Task requirements:
Below are the records; tally the lines in them that include the word "degrees" and reply with the number alone.

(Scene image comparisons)
┌──
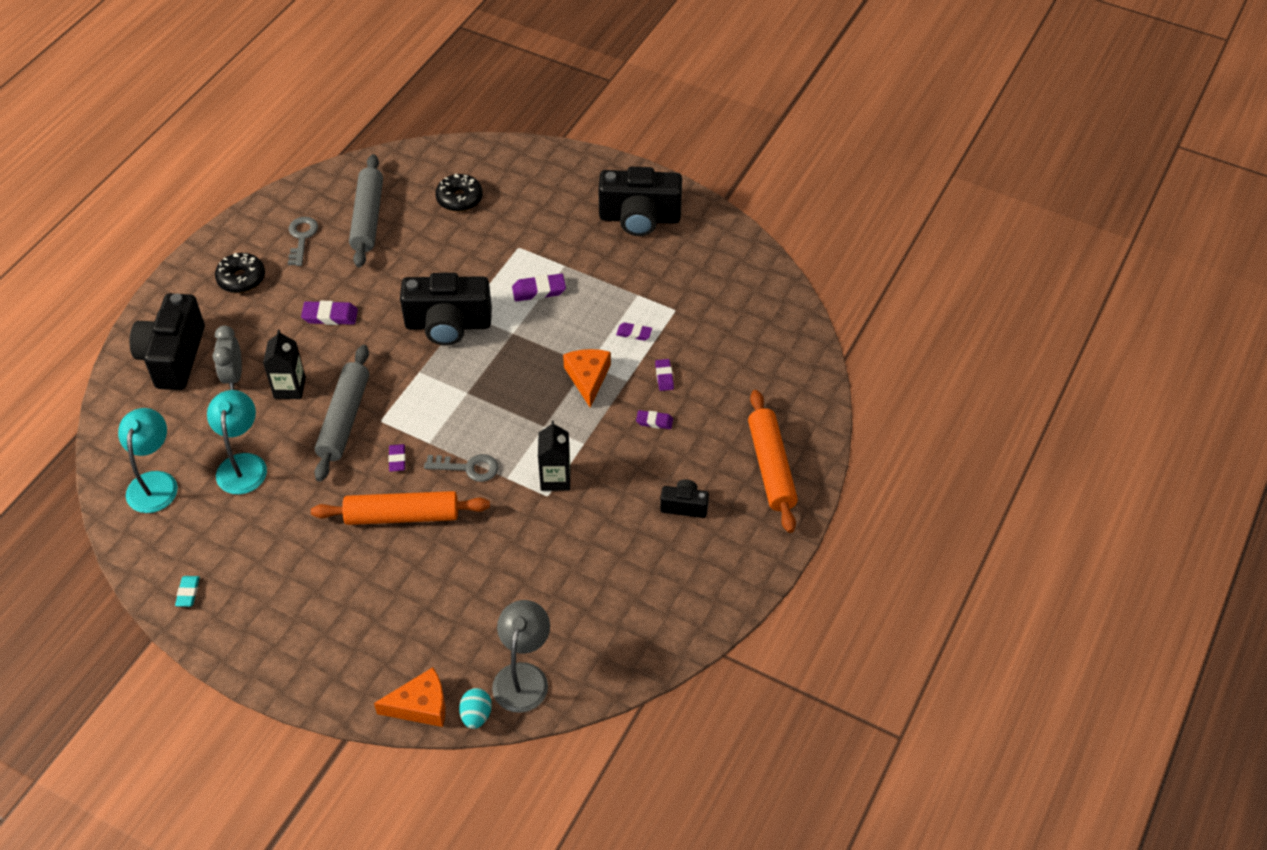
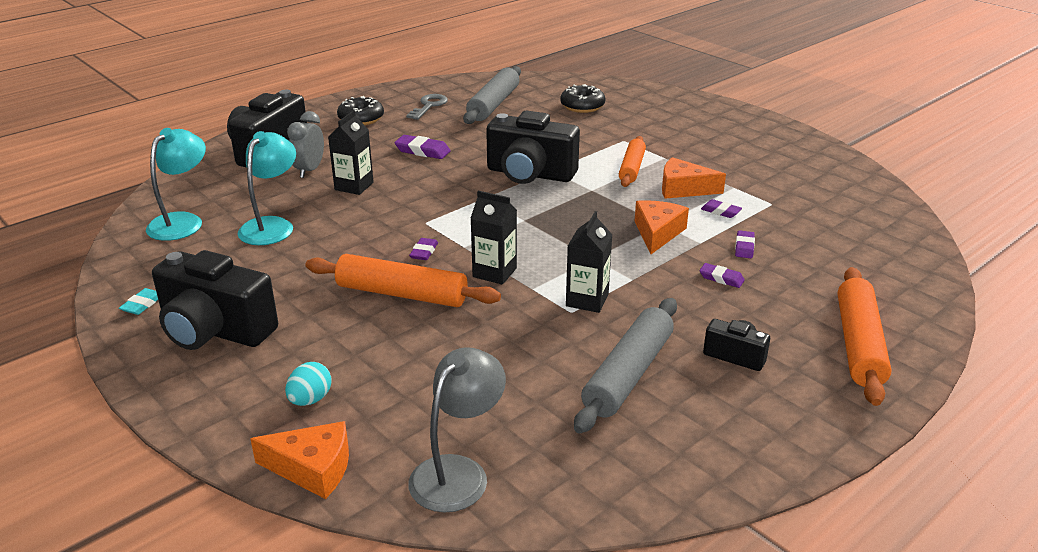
camera: 20 degrees right, 20 degrees down
(344, 419) = (390, 215): grey rolling pin -> grey rolling pin (628, 374)
(468, 468) = (494, 272): grey key -> black carton
(476, 715) = (375, 498): turquoise egg -> turquoise egg (310, 399)
(539, 290) = (631, 168): purple eraser -> orange rolling pin
(594, 309) = (683, 189): none -> orange cheese
(639, 218) = (753, 142): black camera -> black camera (215, 331)

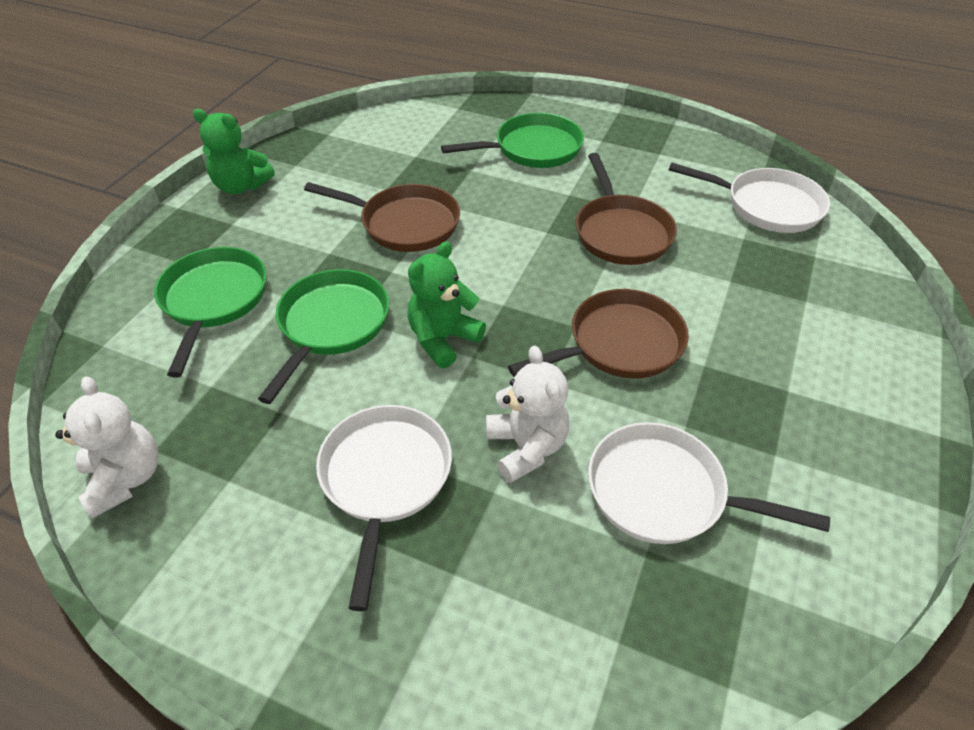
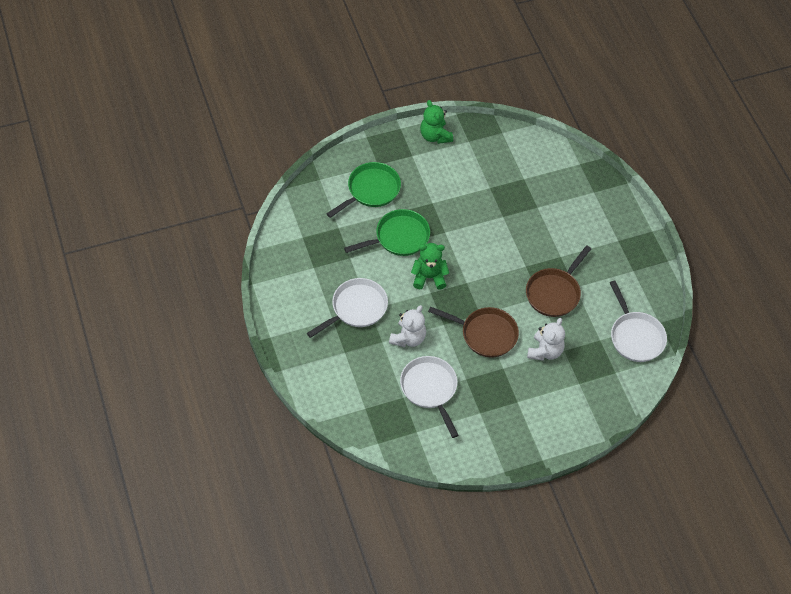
camera: 45 degrees right, 10 degrees up
(125, 479) = (287, 240): white teddy bear -> white teddy bear (545, 351)
(404, 223) = (476, 213): brown pan -> none
(532, 149) = (579, 218): green pan -> none

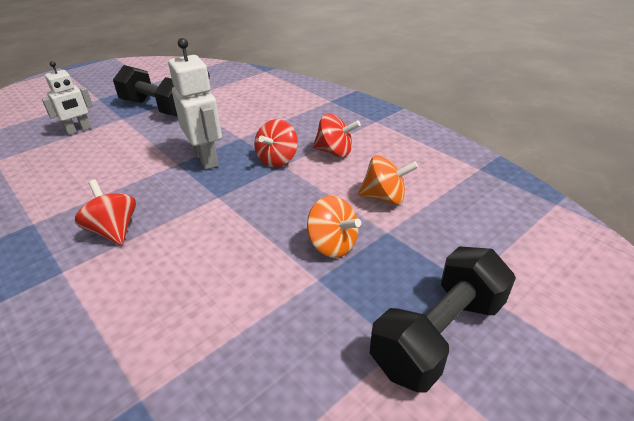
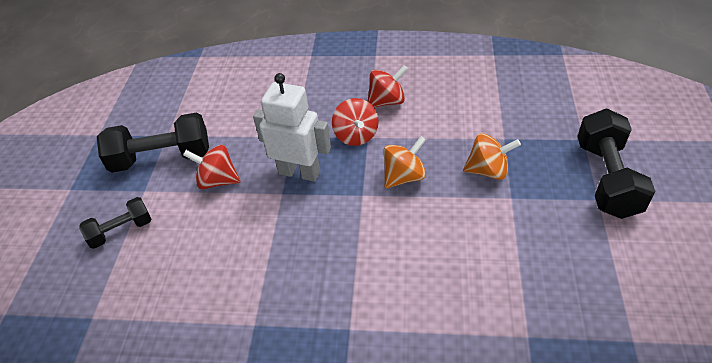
camera: 40 degrees left, 10 degrees up
(79, 130) = (121, 231): white robot -> black dumbbell
(114, 230) = (332, 276): red spinning top -> red spinning top (217, 180)
(384, 198) = (470, 115): orange spinning top -> orange spinning top (404, 177)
└──
Answer for the task:
3